EXERCISE DESCRIPTION »
Below are entries. Reproduce exactly the lines between the line holding "(265, 344) = (406, 277): pink" and the line holding "camera: 40 degrees left, 0 degrees up", inclusive, and only those.

GIVEN RECORDS »
=-=-=-=-=

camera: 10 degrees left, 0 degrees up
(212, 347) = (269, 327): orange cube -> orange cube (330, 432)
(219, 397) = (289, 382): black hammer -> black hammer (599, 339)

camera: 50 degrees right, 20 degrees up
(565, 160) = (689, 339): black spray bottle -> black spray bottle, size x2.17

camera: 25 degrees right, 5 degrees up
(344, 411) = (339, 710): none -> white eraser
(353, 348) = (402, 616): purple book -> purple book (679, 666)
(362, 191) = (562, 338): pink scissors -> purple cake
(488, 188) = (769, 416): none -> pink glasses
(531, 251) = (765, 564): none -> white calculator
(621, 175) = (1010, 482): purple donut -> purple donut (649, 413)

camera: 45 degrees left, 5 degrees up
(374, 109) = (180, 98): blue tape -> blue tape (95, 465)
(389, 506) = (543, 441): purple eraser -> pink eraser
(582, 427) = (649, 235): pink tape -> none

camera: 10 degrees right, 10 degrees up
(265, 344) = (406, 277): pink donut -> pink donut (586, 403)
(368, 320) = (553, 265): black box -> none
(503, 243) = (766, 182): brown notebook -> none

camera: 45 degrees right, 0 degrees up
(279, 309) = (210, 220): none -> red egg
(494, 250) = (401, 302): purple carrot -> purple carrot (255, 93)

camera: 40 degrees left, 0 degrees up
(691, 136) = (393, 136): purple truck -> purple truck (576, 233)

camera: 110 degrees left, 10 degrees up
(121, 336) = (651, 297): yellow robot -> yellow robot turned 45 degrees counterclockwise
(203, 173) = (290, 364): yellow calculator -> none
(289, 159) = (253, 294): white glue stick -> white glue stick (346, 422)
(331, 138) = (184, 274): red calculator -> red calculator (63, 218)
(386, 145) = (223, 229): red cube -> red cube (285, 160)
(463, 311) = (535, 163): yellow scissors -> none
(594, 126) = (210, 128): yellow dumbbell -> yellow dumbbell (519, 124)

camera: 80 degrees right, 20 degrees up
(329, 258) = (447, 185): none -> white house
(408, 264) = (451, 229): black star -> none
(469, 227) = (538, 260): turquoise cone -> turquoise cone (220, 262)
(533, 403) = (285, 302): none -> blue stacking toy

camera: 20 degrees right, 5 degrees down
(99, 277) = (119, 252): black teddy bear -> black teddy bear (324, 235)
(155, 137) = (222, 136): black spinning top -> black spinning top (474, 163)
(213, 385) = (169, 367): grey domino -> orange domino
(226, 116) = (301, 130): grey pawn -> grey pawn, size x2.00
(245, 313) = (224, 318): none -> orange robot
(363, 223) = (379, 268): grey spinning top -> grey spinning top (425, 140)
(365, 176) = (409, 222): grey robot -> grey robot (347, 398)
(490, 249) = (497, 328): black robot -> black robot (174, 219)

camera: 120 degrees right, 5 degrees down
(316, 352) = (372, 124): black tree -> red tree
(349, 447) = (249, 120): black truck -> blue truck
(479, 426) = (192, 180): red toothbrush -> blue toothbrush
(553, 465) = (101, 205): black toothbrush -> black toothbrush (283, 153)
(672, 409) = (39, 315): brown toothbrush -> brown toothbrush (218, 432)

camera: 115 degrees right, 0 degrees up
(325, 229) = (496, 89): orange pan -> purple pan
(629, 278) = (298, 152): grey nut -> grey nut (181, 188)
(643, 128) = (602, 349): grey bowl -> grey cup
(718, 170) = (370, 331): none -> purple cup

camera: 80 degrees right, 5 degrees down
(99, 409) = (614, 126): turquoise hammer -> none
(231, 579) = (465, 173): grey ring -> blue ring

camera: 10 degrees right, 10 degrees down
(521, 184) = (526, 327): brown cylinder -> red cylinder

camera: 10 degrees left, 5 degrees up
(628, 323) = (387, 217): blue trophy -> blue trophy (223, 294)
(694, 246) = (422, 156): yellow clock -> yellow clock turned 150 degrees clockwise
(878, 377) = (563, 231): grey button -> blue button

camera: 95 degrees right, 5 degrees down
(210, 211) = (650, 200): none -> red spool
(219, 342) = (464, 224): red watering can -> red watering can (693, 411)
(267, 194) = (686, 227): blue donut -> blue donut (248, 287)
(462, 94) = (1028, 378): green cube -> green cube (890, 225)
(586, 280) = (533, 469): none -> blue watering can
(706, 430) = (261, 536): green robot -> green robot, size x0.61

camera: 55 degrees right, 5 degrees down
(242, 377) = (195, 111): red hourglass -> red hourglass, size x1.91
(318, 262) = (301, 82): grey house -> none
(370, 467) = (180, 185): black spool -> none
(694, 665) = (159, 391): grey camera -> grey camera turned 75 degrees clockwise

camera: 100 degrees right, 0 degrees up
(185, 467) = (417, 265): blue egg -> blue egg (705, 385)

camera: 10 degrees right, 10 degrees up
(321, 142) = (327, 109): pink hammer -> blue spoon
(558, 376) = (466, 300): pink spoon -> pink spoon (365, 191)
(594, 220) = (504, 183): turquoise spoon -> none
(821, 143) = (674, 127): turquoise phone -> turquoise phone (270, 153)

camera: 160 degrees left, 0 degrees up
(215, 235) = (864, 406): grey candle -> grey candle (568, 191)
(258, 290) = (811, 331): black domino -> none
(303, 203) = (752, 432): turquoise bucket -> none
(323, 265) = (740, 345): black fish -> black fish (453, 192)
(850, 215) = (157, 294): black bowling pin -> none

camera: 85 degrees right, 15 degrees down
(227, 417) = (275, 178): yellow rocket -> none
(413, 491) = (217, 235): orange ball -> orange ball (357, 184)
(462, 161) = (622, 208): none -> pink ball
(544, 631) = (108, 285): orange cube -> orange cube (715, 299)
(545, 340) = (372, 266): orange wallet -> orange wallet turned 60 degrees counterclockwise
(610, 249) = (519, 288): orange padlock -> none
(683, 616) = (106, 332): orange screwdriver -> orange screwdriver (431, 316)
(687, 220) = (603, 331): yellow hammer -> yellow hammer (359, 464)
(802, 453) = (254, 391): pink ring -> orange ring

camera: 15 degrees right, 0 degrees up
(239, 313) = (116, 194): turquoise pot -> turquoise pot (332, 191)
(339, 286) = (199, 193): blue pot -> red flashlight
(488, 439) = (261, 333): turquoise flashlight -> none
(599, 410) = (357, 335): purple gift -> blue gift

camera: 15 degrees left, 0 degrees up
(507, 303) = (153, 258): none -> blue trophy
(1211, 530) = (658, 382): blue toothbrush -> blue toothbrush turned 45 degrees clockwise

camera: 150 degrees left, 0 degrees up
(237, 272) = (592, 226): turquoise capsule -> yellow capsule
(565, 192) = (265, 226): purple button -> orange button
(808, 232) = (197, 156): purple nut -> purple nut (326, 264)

=-=-=-=-=

THE COMPLETED TASK »
(265, 344) = (406, 277): pink donut -> pink donut (586, 403)
(368, 320) = (553, 265): black box -> none
(503, 243) = (766, 182): brown notebook -> none

camera: 45 degrees right, 0 degrees up
(279, 309) = (210, 220): none -> red egg
(494, 250) = (401, 302): purple carrot -> purple carrot (255, 93)

camera: 40 degrees left, 0 degrees up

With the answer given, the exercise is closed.